*** Opening INPUT MATERIAL ***

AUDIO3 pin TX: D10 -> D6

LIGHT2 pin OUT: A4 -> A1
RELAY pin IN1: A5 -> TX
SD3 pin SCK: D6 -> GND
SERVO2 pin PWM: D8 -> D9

*** Closing INPUT MATERIAL ***

● **INSTRUCTIONS TO FOLLOW**
The response should consist of the entries, retyped exactly and in full.

● **OUTPUT OF THE EXERCISE**
AUDIO3 pin TX: D10 -> D6

LIGHT2 pin OUT: A4 -> A1
RELAY pin IN1: A5 -> TX
SD3 pin SCK: D6 -> GND
SERVO2 pin PWM: D8 -> D9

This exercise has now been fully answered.